▸ **What the task asks**
Transcribe exactly, and without pictures, only the lines from the one bearing "[(500,355),(437,387),(458,407),(499,363),(500,355)]" through the final line of the data below.
______________________________
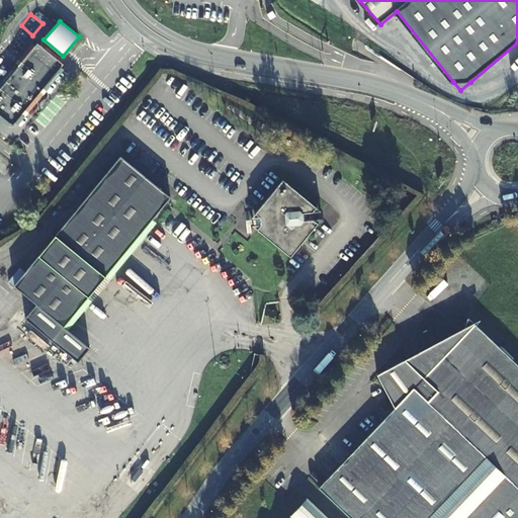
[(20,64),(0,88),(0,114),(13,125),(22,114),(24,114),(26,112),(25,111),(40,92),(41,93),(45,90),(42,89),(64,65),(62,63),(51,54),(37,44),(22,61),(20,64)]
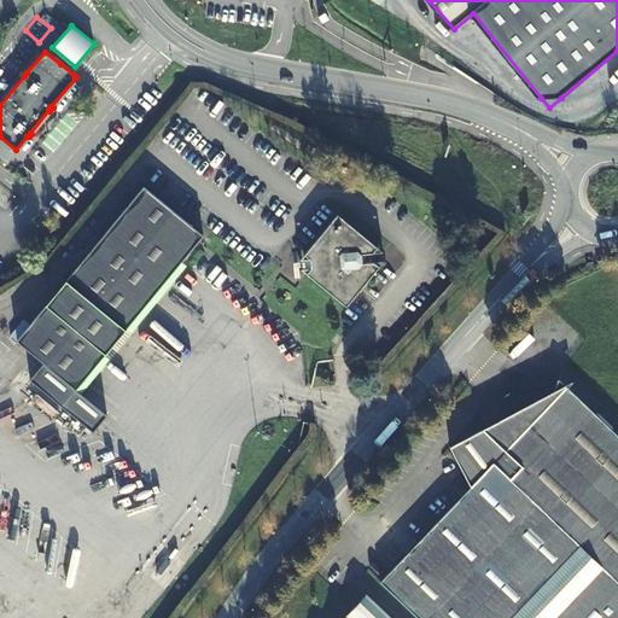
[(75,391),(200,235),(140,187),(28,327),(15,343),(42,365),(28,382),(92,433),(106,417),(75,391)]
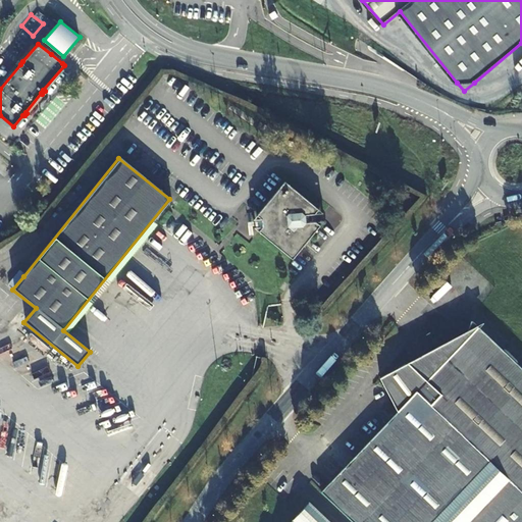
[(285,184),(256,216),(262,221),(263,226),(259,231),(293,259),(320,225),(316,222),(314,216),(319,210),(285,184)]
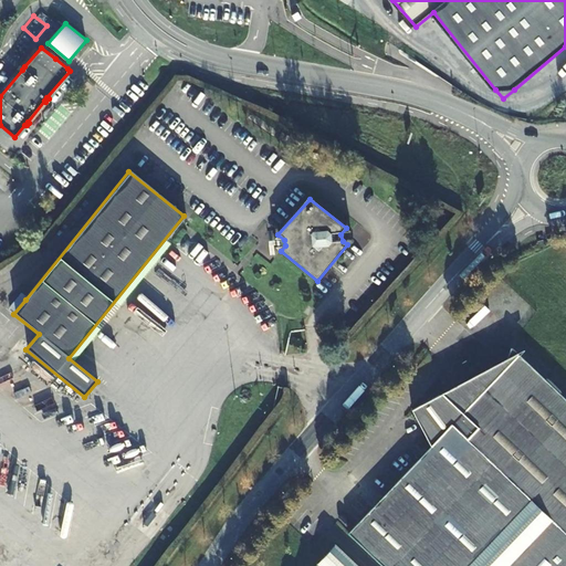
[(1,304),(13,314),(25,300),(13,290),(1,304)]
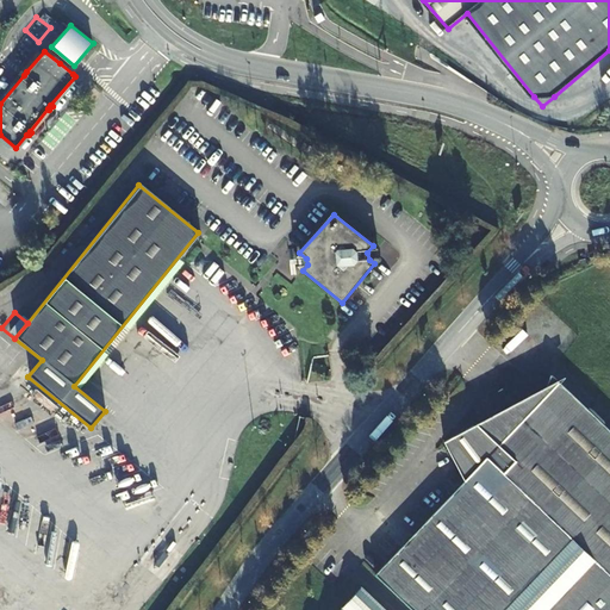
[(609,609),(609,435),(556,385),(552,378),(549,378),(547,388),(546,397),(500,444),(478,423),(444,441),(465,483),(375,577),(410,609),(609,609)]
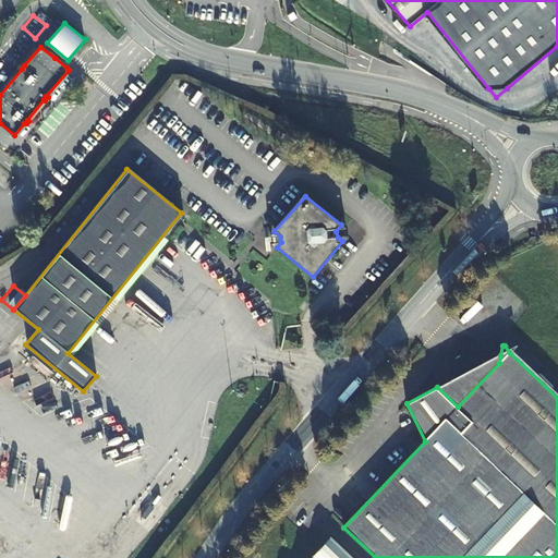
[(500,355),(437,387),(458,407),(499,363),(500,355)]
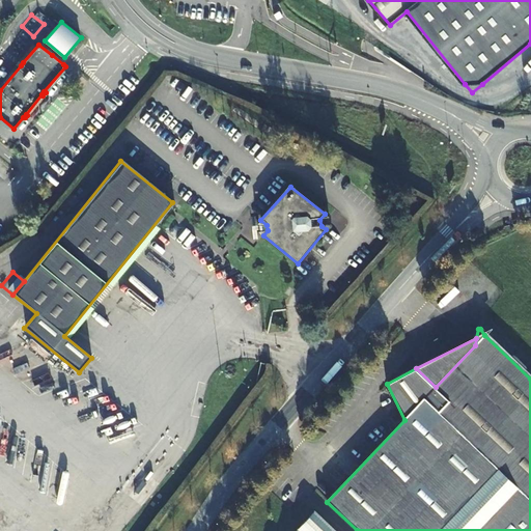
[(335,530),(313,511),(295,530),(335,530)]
______________________________
▸ **Your solution**
[(500,355),(437,387),(458,407),(499,363),(500,355)]
[(335,530),(313,511),(295,530),(335,530)]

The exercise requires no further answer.